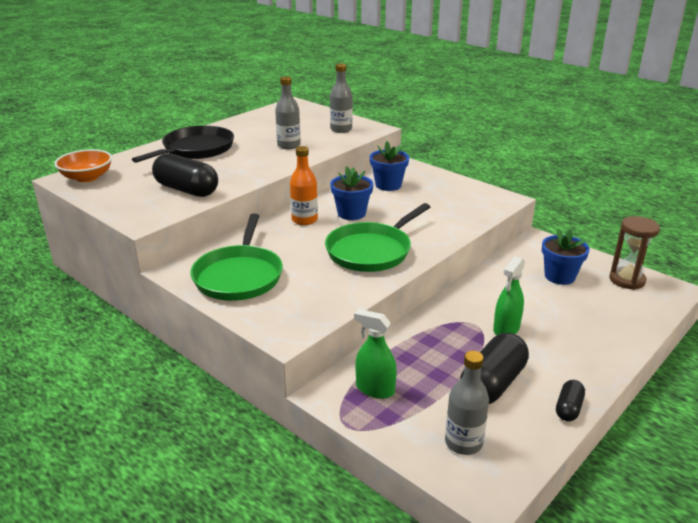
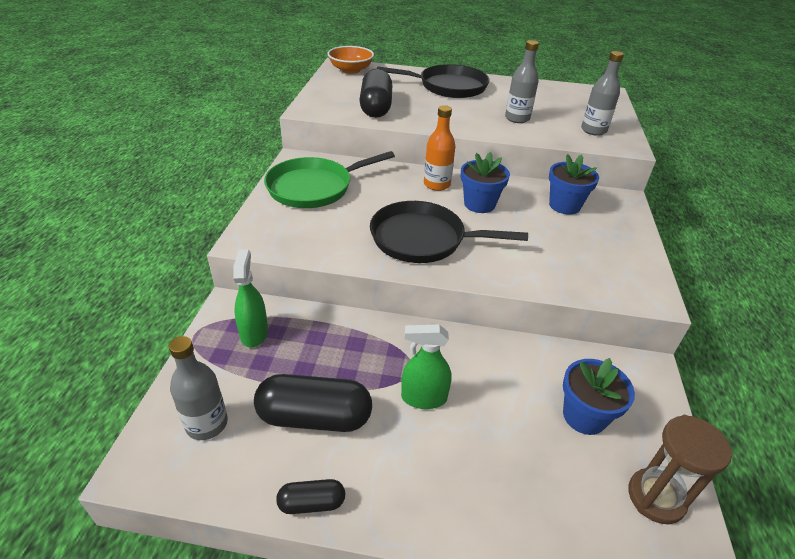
camera: 55 degrees right, 10 degrees up
(371, 251) = (422, 239): green pan -> black pan

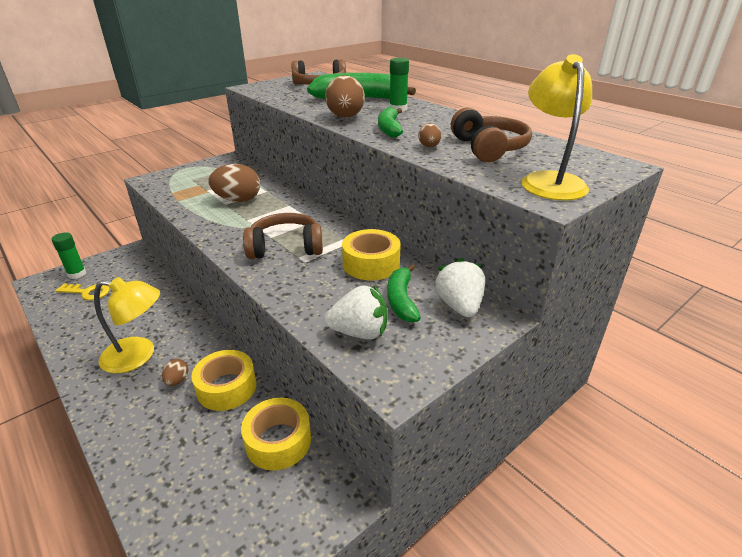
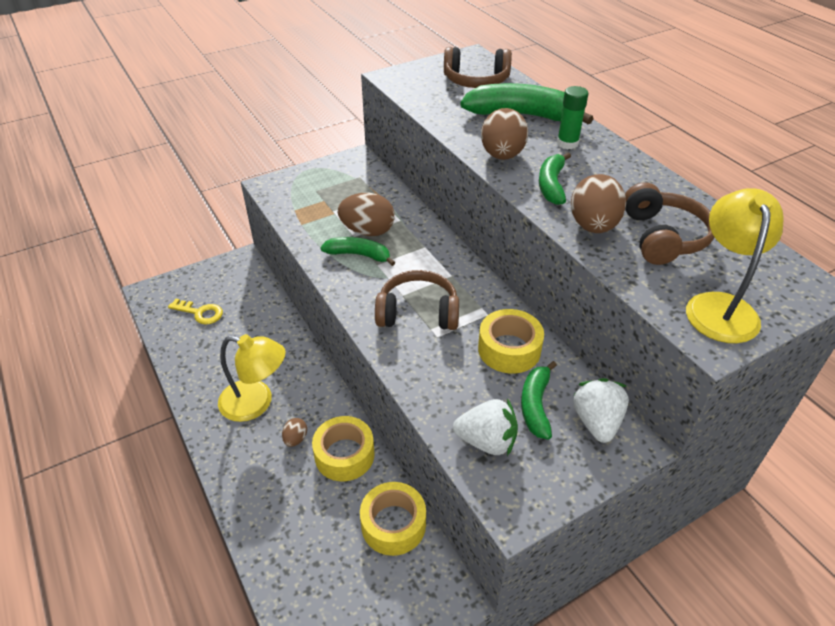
camera: 10 degrees right, 10 degrees up
(77, 274) = (187, 286): green glue stick -> none
(230, 215) = (359, 255): none -> green banana
(429, 147) = (593, 226): brown egg -> brown egg, size x2.00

▶ DESCRIPTION OF THE TASK:
Write out every line in the data that holds the string "green".

▶ WRITTEN ANSWER:
(371, 251) = (422, 239): green pan -> black pan
(77, 274) = (187, 286): green glue stick -> none
(230, 215) = (359, 255): none -> green banana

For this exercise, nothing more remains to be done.